Each entry needs to be duplicated exactly.

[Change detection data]
• • • • •

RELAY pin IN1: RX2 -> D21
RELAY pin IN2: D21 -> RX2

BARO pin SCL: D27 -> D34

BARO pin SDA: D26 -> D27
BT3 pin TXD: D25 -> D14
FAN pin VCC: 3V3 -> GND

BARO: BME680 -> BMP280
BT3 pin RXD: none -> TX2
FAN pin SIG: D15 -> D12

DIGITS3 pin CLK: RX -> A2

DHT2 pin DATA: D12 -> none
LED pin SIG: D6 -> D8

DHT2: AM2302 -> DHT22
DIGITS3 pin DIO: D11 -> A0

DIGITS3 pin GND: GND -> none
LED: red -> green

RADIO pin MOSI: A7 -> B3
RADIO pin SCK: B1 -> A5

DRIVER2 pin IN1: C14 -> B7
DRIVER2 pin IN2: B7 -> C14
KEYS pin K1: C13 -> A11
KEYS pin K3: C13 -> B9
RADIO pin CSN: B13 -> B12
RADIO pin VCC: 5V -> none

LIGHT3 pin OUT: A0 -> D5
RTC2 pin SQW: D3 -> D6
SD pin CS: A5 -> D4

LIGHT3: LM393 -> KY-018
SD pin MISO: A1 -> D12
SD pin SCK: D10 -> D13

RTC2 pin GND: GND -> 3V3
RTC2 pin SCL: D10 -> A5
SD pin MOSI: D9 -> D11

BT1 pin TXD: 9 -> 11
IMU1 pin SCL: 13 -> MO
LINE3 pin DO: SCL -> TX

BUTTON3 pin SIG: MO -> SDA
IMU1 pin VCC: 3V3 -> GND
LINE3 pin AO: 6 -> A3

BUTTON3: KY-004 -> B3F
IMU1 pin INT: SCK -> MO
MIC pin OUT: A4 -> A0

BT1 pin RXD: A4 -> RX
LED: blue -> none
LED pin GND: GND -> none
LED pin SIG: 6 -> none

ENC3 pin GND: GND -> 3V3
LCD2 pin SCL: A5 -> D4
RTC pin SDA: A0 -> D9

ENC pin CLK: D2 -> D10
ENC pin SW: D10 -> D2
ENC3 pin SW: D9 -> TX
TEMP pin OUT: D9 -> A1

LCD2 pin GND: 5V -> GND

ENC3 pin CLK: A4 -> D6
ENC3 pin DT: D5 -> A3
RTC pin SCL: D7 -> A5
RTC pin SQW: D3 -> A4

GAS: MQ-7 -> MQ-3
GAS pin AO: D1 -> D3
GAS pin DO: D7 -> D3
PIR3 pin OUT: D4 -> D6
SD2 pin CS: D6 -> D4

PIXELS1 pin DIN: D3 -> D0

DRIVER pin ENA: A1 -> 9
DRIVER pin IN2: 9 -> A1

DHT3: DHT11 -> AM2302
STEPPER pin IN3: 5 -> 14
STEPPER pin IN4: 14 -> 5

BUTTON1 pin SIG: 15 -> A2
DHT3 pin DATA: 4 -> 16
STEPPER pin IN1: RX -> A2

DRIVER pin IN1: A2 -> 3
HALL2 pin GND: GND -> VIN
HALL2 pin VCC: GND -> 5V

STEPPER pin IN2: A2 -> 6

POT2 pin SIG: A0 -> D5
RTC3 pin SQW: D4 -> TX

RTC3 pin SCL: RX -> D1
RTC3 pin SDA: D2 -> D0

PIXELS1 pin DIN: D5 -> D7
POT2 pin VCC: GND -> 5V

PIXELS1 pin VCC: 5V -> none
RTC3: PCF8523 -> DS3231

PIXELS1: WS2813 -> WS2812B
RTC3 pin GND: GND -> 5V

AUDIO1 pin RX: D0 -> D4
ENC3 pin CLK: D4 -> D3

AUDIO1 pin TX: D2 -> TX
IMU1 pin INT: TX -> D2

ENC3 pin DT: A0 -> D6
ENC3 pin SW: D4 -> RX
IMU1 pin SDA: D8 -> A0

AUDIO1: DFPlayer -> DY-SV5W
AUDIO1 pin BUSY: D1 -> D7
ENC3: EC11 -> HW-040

• • • • •

Answer section:
RELAY pin IN1: RX2 -> D21
RELAY pin IN2: D21 -> RX2

BARO pin SCL: D27 -> D34

BARO pin SDA: D26 -> D27
BT3 pin TXD: D25 -> D14
FAN pin VCC: 3V3 -> GND

BARO: BME680 -> BMP280
BT3 pin RXD: none -> TX2
FAN pin SIG: D15 -> D12

DIGITS3 pin CLK: RX -> A2

DHT2 pin DATA: D12 -> none
LED pin SIG: D6 -> D8

DHT2: AM2302 -> DHT22
DIGITS3 pin DIO: D11 -> A0

DIGITS3 pin GND: GND -> none
LED: red -> green

RADIO pin MOSI: A7 -> B3
RADIO pin SCK: B1 -> A5

DRIVER2 pin IN1: C14 -> B7
DRIVER2 pin IN2: B7 -> C14
KEYS pin K1: C13 -> A11
KEYS pin K3: C13 -> B9
RADIO pin CSN: B13 -> B12
RADIO pin VCC: 5V -> none

LIGHT3 pin OUT: A0 -> D5
RTC2 pin SQW: D3 -> D6
SD pin CS: A5 -> D4

LIGHT3: LM393 -> KY-018
SD pin MISO: A1 -> D12
SD pin SCK: D10 -> D13

RTC2 pin GND: GND -> 3V3
RTC2 pin SCL: D10 -> A5
SD pin MOSI: D9 -> D11

BT1 pin TXD: 9 -> 11
IMU1 pin SCL: 13 -> MO
LINE3 pin DO: SCL -> TX

BUTTON3 pin SIG: MO -> SDA
IMU1 pin VCC: 3V3 -> GND
LINE3 pin AO: 6 -> A3

BUTTON3: KY-004 -> B3F
IMU1 pin INT: SCK -> MO
MIC pin OUT: A4 -> A0

BT1 pin RXD: A4 -> RX
LED: blue -> none
LED pin GND: GND -> none
LED pin SIG: 6 -> none

ENC3 pin GND: GND -> 3V3
LCD2 pin SCL: A5 -> D4
RTC pin SDA: A0 -> D9

ENC pin CLK: D2 -> D10
ENC pin SW: D10 -> D2
ENC3 pin SW: D9 -> TX
TEMP pin OUT: D9 -> A1

LCD2 pin GND: 5V -> GND

ENC3 pin CLK: A4 -> D6
ENC3 pin DT: D5 -> A3
RTC pin SCL: D7 -> A5
RTC pin SQW: D3 -> A4

GAS: MQ-7 -> MQ-3
GAS pin AO: D1 -> D3
GAS pin DO: D7 -> D3
PIR3 pin OUT: D4 -> D6
SD2 pin CS: D6 -> D4

PIXELS1 pin DIN: D3 -> D0

DRIVER pin ENA: A1 -> 9
DRIVER pin IN2: 9 -> A1

DHT3: DHT11 -> AM2302
STEPPER pin IN3: 5 -> 14
STEPPER pin IN4: 14 -> 5

BUTTON1 pin SIG: 15 -> A2
DHT3 pin DATA: 4 -> 16
STEPPER pin IN1: RX -> A2

DRIVER pin IN1: A2 -> 3
HALL2 pin GND: GND -> VIN
HALL2 pin VCC: GND -> 5V

STEPPER pin IN2: A2 -> 6

POT2 pin SIG: A0 -> D5
RTC3 pin SQW: D4 -> TX

RTC3 pin SCL: RX -> D1
RTC3 pin SDA: D2 -> D0

PIXELS1 pin DIN: D5 -> D7
POT2 pin VCC: GND -> 5V

PIXELS1 pin VCC: 5V -> none
RTC3: PCF8523 -> DS3231

PIXELS1: WS2813 -> WS2812B
RTC3 pin GND: GND -> 5V

AUDIO1 pin RX: D0 -> D4
ENC3 pin CLK: D4 -> D3

AUDIO1 pin TX: D2 -> TX
IMU1 pin INT: TX -> D2

ENC3 pin DT: A0 -> D6
ENC3 pin SW: D4 -> RX
IMU1 pin SDA: D8 -> A0

AUDIO1: DFPlayer -> DY-SV5W
AUDIO1 pin BUSY: D1 -> D7
ENC3: EC11 -> HW-040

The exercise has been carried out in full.